### Data shown
──────────

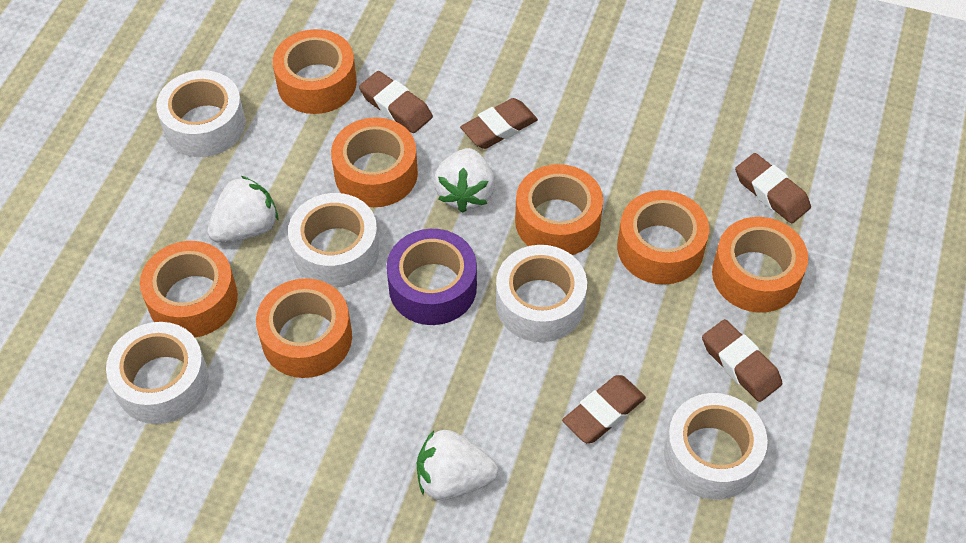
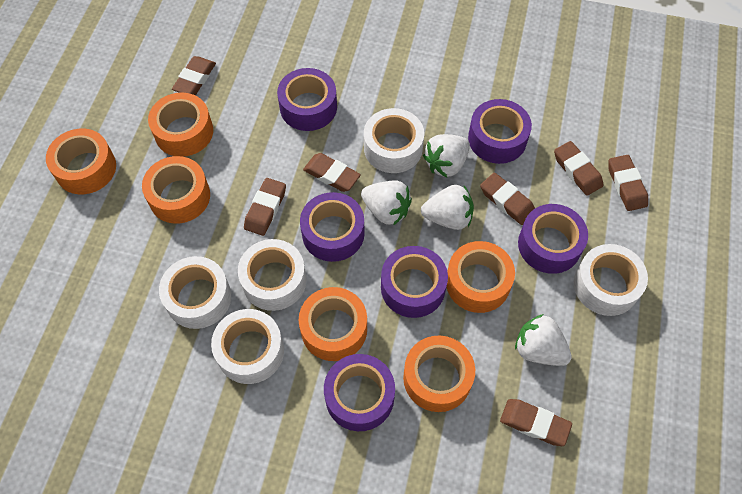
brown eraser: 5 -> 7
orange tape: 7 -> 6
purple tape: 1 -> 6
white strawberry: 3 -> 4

──────────

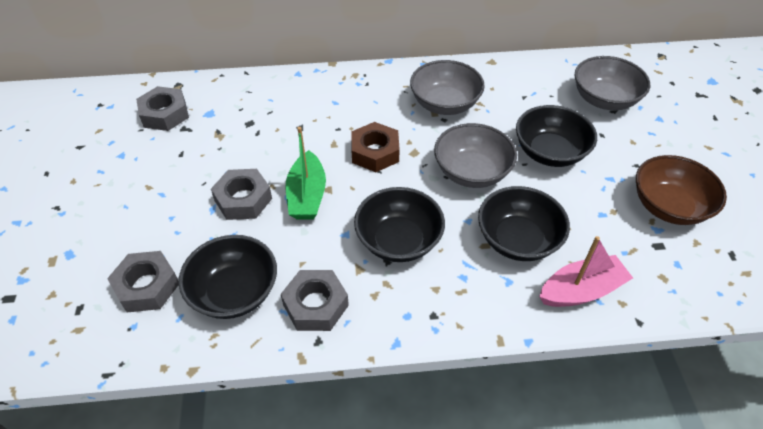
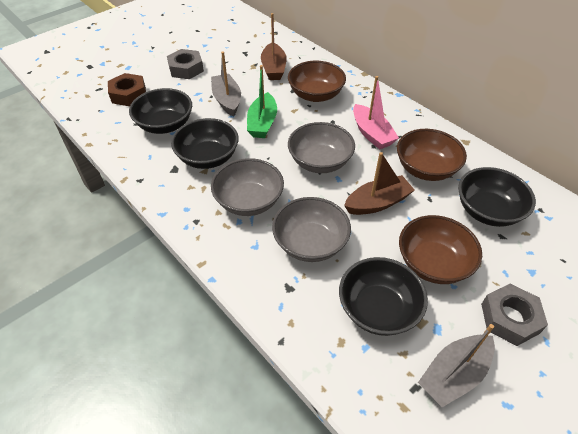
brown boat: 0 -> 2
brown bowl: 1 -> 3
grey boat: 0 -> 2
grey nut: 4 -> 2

──────────

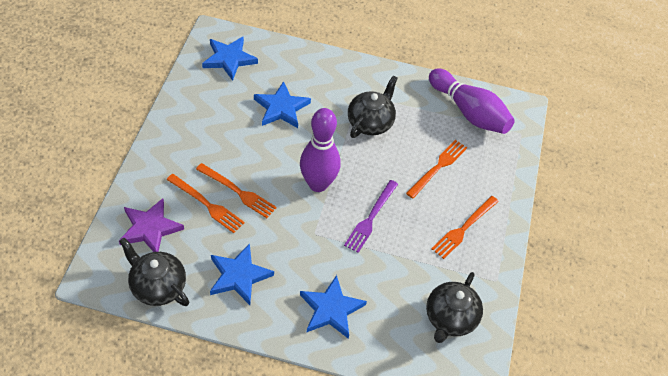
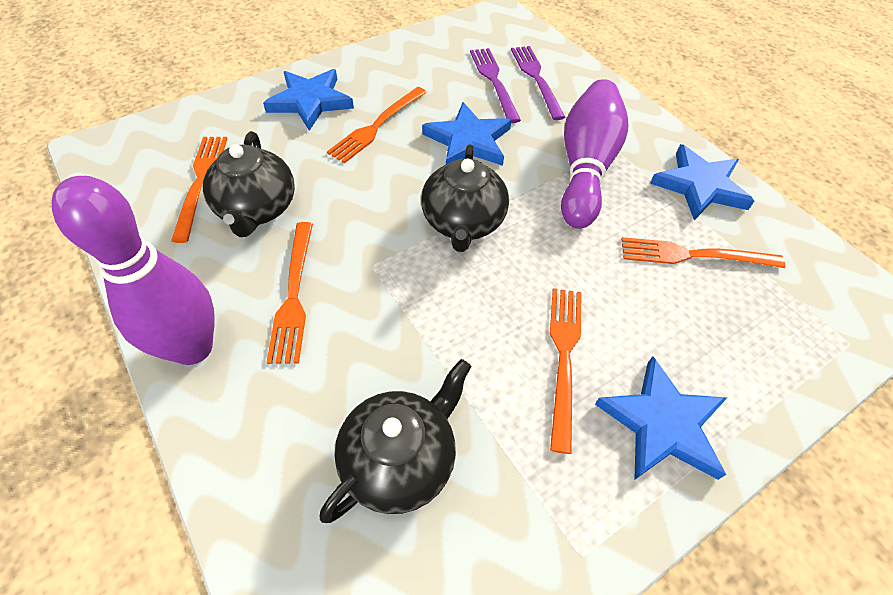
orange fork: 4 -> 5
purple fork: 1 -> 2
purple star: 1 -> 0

──────────

### Your goal
Set down only the lines above that fall between the line holding "brown eraser: 5 -> 7" and the line holding "white strawberry: 3 -> 4", inclusive, keeping each exact.

### Task result
brown eraser: 5 -> 7
orange tape: 7 -> 6
purple tape: 1 -> 6
white strawberry: 3 -> 4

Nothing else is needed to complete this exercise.